● **Instruction**: Reproduce all of the material below word for word, with no changes.

(Stored items)

"""

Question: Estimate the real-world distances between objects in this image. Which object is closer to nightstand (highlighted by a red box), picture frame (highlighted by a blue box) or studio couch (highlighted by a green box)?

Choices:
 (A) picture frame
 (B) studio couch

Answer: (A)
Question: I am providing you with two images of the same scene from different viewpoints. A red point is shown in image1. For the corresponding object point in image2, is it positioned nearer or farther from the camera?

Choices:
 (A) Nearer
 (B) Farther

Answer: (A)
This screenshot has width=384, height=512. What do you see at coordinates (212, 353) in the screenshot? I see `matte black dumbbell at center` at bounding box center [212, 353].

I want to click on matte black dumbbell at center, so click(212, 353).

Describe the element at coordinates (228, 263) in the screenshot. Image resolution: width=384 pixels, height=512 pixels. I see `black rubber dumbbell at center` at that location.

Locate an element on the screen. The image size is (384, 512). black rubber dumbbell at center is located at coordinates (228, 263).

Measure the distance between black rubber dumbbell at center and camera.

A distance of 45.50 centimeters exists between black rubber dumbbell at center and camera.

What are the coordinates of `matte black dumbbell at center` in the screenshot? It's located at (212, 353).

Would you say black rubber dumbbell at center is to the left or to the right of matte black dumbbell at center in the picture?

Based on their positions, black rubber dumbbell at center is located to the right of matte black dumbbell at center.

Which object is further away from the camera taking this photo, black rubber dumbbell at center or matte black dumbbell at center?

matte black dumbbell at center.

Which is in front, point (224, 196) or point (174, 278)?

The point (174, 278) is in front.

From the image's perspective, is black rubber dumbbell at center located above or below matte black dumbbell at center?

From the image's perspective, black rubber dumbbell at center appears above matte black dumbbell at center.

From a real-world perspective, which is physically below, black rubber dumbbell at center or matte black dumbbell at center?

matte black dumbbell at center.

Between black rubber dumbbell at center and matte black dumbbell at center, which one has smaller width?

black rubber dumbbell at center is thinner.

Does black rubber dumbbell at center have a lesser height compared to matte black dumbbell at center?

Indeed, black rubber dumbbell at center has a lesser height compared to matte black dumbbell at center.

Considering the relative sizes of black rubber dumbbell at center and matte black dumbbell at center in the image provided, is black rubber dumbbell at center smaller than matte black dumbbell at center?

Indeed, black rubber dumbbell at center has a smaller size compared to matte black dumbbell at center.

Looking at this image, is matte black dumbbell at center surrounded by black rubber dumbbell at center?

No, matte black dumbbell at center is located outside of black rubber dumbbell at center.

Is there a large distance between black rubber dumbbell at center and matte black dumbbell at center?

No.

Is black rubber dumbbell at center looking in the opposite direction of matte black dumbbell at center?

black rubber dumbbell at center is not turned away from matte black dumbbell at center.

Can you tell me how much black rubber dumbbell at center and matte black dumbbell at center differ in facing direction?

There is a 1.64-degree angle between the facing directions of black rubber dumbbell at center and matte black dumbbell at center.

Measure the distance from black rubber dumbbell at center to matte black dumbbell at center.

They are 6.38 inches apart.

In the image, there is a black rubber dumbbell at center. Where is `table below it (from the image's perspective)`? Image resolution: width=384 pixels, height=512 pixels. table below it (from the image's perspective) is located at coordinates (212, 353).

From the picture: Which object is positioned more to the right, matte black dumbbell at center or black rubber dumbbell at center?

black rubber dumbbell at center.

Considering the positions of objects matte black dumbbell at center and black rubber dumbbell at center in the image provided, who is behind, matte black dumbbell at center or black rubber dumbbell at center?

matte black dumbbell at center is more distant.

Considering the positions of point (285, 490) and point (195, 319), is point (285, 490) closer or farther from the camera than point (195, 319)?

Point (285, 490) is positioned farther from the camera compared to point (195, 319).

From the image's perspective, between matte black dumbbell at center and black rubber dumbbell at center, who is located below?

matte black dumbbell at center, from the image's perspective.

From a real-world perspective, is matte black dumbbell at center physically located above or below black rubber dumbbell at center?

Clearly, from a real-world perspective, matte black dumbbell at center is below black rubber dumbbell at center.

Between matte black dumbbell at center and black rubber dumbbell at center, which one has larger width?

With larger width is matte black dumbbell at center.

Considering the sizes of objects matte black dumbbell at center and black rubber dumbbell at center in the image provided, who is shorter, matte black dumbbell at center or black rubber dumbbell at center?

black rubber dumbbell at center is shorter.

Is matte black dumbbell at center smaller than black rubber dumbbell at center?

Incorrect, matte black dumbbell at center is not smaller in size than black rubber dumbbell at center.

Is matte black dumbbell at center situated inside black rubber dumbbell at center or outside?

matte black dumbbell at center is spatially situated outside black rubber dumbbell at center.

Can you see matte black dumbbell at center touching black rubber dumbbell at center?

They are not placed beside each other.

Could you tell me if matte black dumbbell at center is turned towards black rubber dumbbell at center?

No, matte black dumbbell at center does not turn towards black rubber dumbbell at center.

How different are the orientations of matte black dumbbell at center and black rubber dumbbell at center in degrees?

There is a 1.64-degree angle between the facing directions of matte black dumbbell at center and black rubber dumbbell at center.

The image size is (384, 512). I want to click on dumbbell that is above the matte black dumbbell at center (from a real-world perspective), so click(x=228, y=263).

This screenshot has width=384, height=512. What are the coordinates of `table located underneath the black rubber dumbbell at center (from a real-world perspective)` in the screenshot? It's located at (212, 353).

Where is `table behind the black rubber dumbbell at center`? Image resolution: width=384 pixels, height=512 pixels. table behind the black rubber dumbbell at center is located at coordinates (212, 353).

"""

● **Output of the exercise**:
Question: Estimate the real-world distances between objects in this image. Which object is closer to nightstand (highlighted by a red box), picture frame (highlighted by a blue box) or studio couch (highlighted by a green box)?

Choices:
 (A) picture frame
 (B) studio couch

Answer: (A)
Question: I am providing you with two images of the same scene from different viewpoints. A red point is shown in image1. For the corresponding object point in image2, is it positioned nearer or farther from the camera?

Choices:
 (A) Nearer
 (B) Farther

Answer: (A)
This screenshot has width=384, height=512. What do you see at coordinates (212, 353) in the screenshot? I see `matte black dumbbell at center` at bounding box center [212, 353].

I want to click on matte black dumbbell at center, so click(212, 353).

Describe the element at coordinates (228, 263) in the screenshot. Image resolution: width=384 pixels, height=512 pixels. I see `black rubber dumbbell at center` at that location.

Locate an element on the screen. The image size is (384, 512). black rubber dumbbell at center is located at coordinates (228, 263).

Measure the distance between black rubber dumbbell at center and camera.

A distance of 45.50 centimeters exists between black rubber dumbbell at center and camera.

What are the coordinates of `matte black dumbbell at center` in the screenshot? It's located at (212, 353).

Would you say black rubber dumbbell at center is to the left or to the right of matte black dumbbell at center in the picture?

Based on their positions, black rubber dumbbell at center is located to the right of matte black dumbbell at center.

Which object is further away from the camera taking this photo, black rubber dumbbell at center or matte black dumbbell at center?

matte black dumbbell at center.

Which is in front, point (224, 196) or point (174, 278)?

The point (174, 278) is in front.

From the image's perspective, is black rubber dumbbell at center located above or below matte black dumbbell at center?

From the image's perspective, black rubber dumbbell at center appears above matte black dumbbell at center.

From a real-world perspective, which is physically below, black rubber dumbbell at center or matte black dumbbell at center?

matte black dumbbell at center.

Between black rubber dumbbell at center and matte black dumbbell at center, which one has smaller width?

black rubber dumbbell at center is thinner.

Does black rubber dumbbell at center have a lesser height compared to matte black dumbbell at center?

Indeed, black rubber dumbbell at center has a lesser height compared to matte black dumbbell at center.

Considering the relative sizes of black rubber dumbbell at center and matte black dumbbell at center in the image provided, is black rubber dumbbell at center smaller than matte black dumbbell at center?

Indeed, black rubber dumbbell at center has a smaller size compared to matte black dumbbell at center.

Looking at this image, is matte black dumbbell at center surrounded by black rubber dumbbell at center?

No, matte black dumbbell at center is located outside of black rubber dumbbell at center.

Is there a large distance between black rubber dumbbell at center and matte black dumbbell at center?

No.

Is black rubber dumbbell at center looking in the opposite direction of matte black dumbbell at center?

black rubber dumbbell at center is not turned away from matte black dumbbell at center.

Can you tell me how much black rubber dumbbell at center and matte black dumbbell at center differ in facing direction?

There is a 1.64-degree angle between the facing directions of black rubber dumbbell at center and matte black dumbbell at center.

Measure the distance from black rubber dumbbell at center to matte black dumbbell at center.

They are 6.38 inches apart.

In the image, there is a black rubber dumbbell at center. Where is `table below it (from the image's perspective)`? Image resolution: width=384 pixels, height=512 pixels. table below it (from the image's perspective) is located at coordinates (212, 353).

From the picture: Which object is positioned more to the right, matte black dumbbell at center or black rubber dumbbell at center?

black rubber dumbbell at center.

Considering the positions of objects matte black dumbbell at center and black rubber dumbbell at center in the image provided, who is behind, matte black dumbbell at center or black rubber dumbbell at center?

matte black dumbbell at center is more distant.

Considering the positions of point (285, 490) and point (195, 319), is point (285, 490) closer or farther from the camera than point (195, 319)?

Point (285, 490) is positioned farther from the camera compared to point (195, 319).

From the image's perspective, between matte black dumbbell at center and black rubber dumbbell at center, who is located below?

matte black dumbbell at center, from the image's perspective.

From a real-world perspective, is matte black dumbbell at center physically located above or below black rubber dumbbell at center?

Clearly, from a real-world perspective, matte black dumbbell at center is below black rubber dumbbell at center.

Between matte black dumbbell at center and black rubber dumbbell at center, which one has larger width?

With larger width is matte black dumbbell at center.

Considering the sizes of objects matte black dumbbell at center and black rubber dumbbell at center in the image provided, who is shorter, matte black dumbbell at center or black rubber dumbbell at center?

black rubber dumbbell at center is shorter.

Is matte black dumbbell at center smaller than black rubber dumbbell at center?

Incorrect, matte black dumbbell at center is not smaller in size than black rubber dumbbell at center.

Is matte black dumbbell at center situated inside black rubber dumbbell at center or outside?

matte black dumbbell at center is spatially situated outside black rubber dumbbell at center.

Can you see matte black dumbbell at center touching black rubber dumbbell at center?

They are not placed beside each other.

Could you tell me if matte black dumbbell at center is turned towards black rubber dumbbell at center?

No, matte black dumbbell at center does not turn towards black rubber dumbbell at center.

How different are the orientations of matte black dumbbell at center and black rubber dumbbell at center in degrees?

There is a 1.64-degree angle between the facing directions of matte black dumbbell at center and black rubber dumbbell at center.

The image size is (384, 512). I want to click on dumbbell that is above the matte black dumbbell at center (from a real-world perspective), so click(x=228, y=263).

This screenshot has width=384, height=512. What are the coordinates of `table located underneath the black rubber dumbbell at center (from a real-world perspective)` in the screenshot? It's located at (212, 353).

Where is `table behind the black rubber dumbbell at center`? Image resolution: width=384 pixels, height=512 pixels. table behind the black rubber dumbbell at center is located at coordinates (212, 353).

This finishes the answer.